Excerpted data:
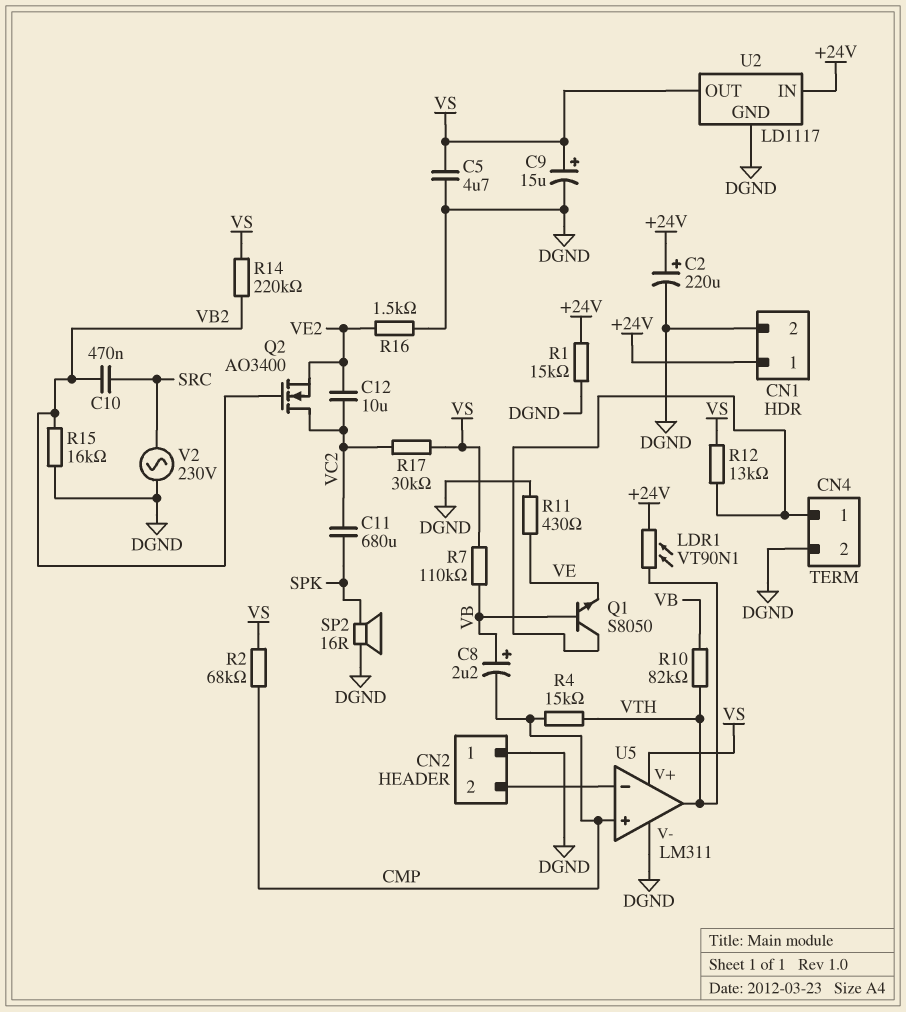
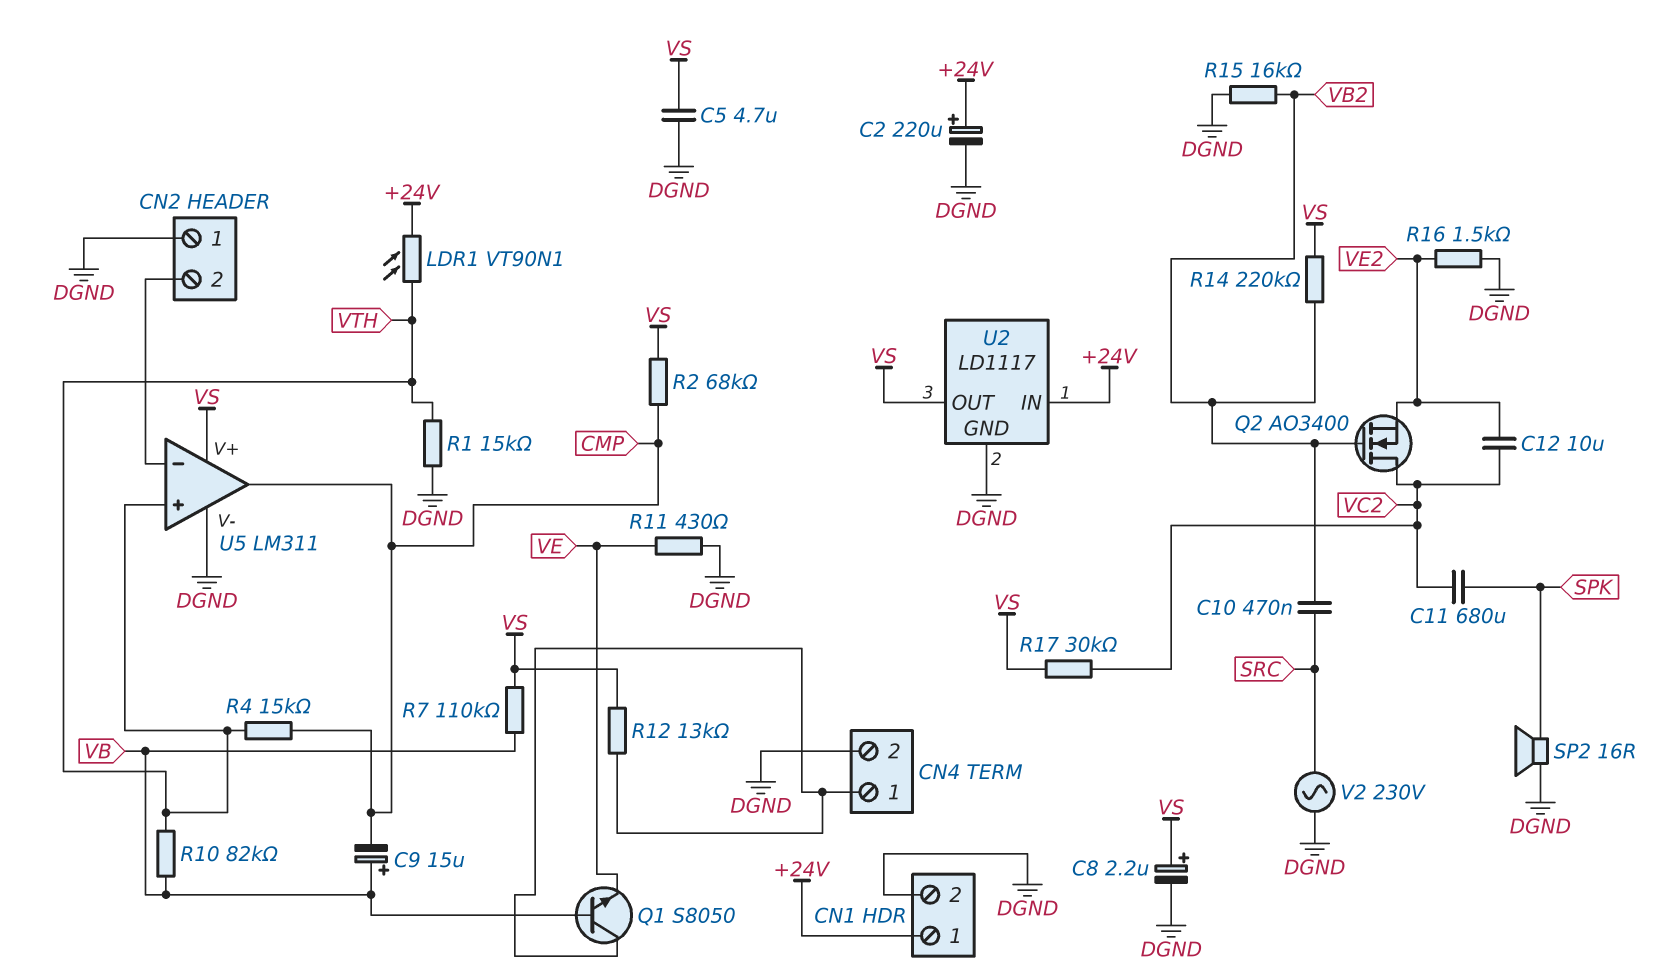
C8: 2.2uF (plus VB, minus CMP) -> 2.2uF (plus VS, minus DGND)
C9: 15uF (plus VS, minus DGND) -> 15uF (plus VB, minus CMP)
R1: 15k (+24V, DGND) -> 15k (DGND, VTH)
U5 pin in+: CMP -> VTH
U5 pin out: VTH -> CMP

---

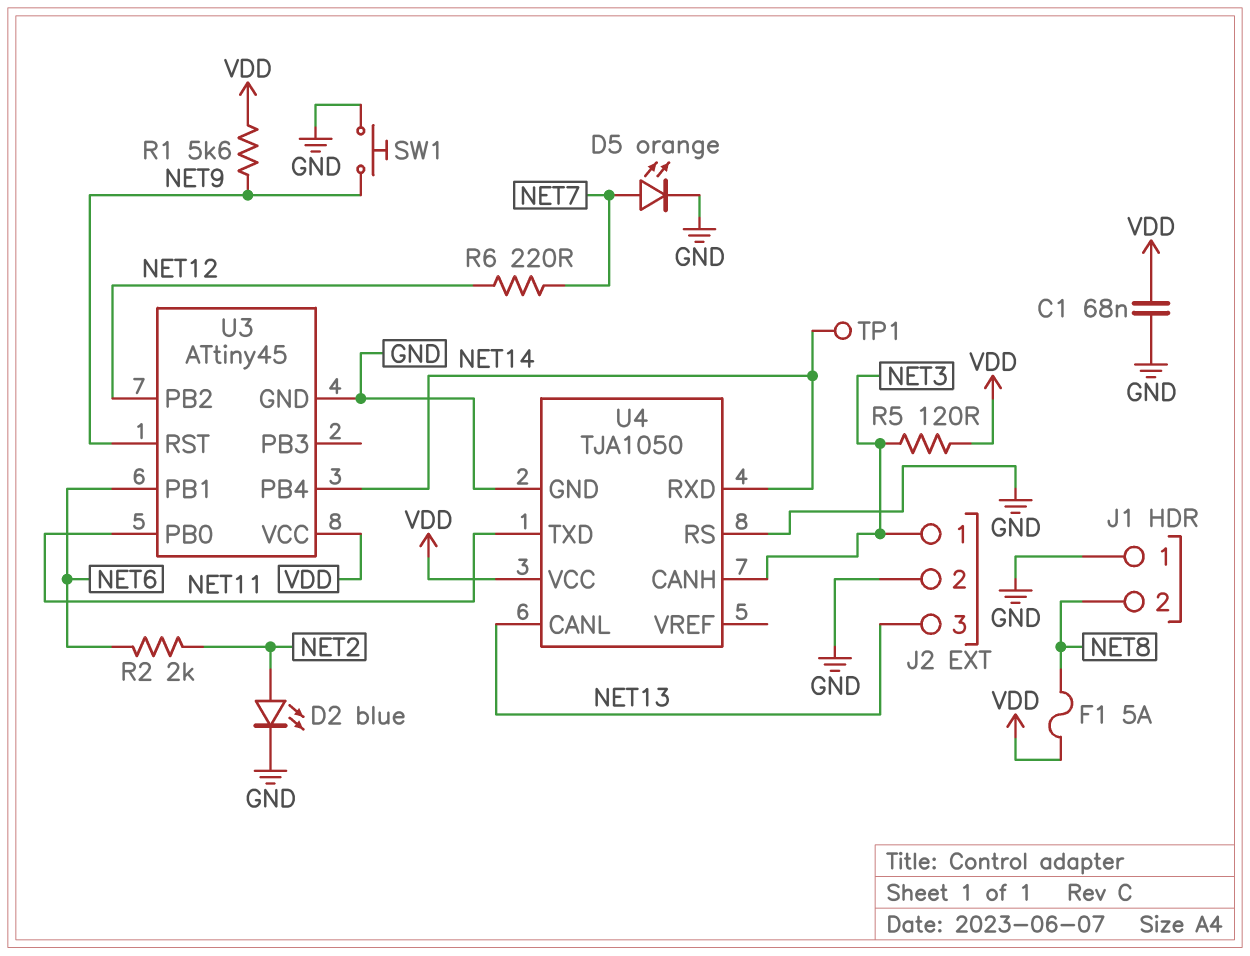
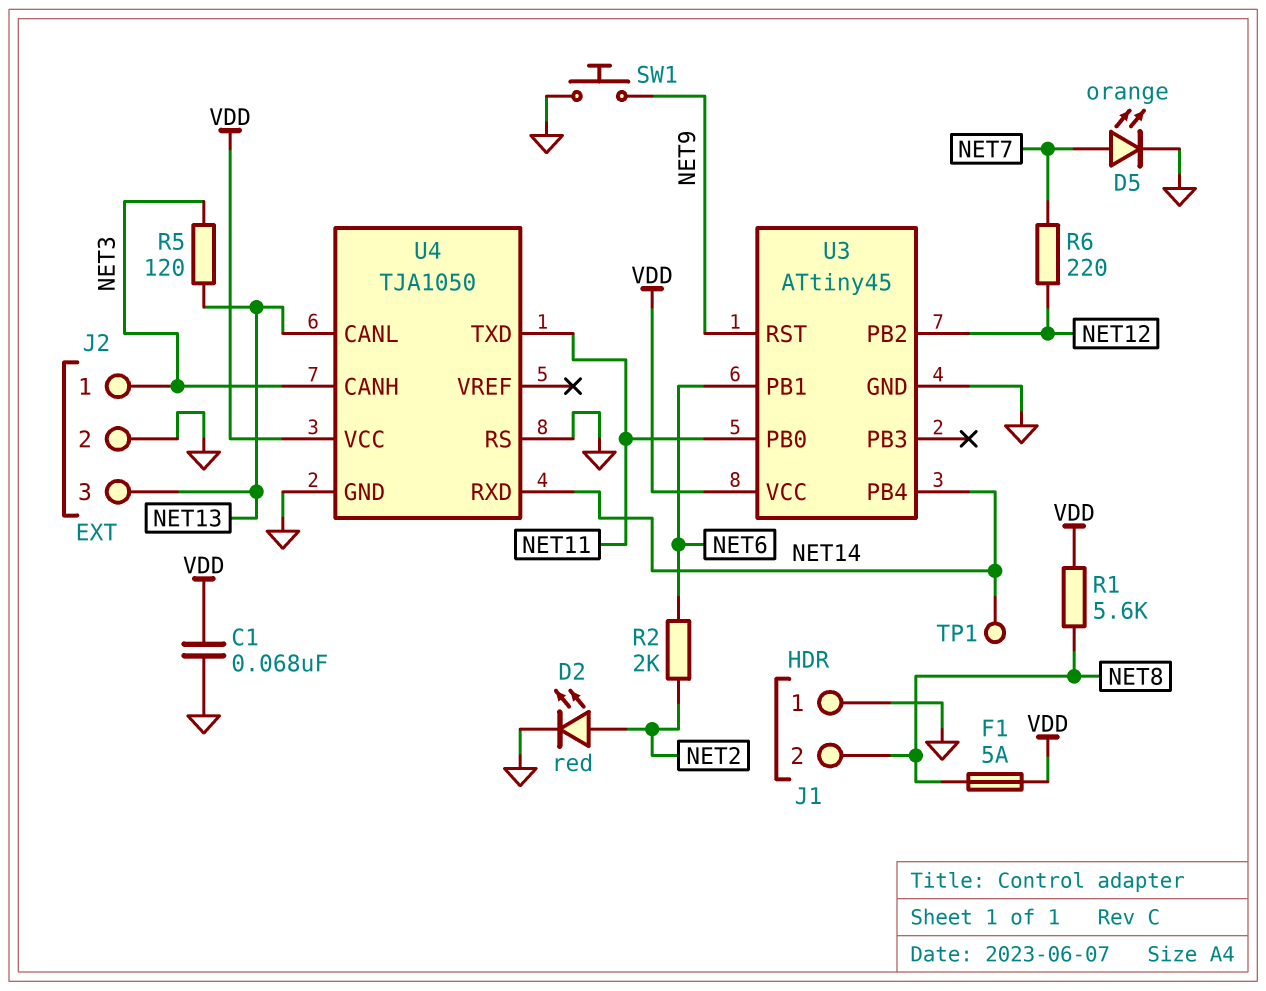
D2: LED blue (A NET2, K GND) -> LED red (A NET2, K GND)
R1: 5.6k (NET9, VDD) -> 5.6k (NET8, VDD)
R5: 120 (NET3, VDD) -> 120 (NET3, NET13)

About this exercise:
Among the records above, extract exactly the lines from the line with "C8: 2.2uF (plus" to the line with "U5 pin out: VTH -> CMP", both lines included, and leave out the rest.

Written reply:
C8: 2.2uF (plus VB, minus CMP) -> 2.2uF (plus VS, minus DGND)
C9: 15uF (plus VS, minus DGND) -> 15uF (plus VB, minus CMP)
R1: 15k (+24V, DGND) -> 15k (DGND, VTH)
U5 pin in+: CMP -> VTH
U5 pin out: VTH -> CMP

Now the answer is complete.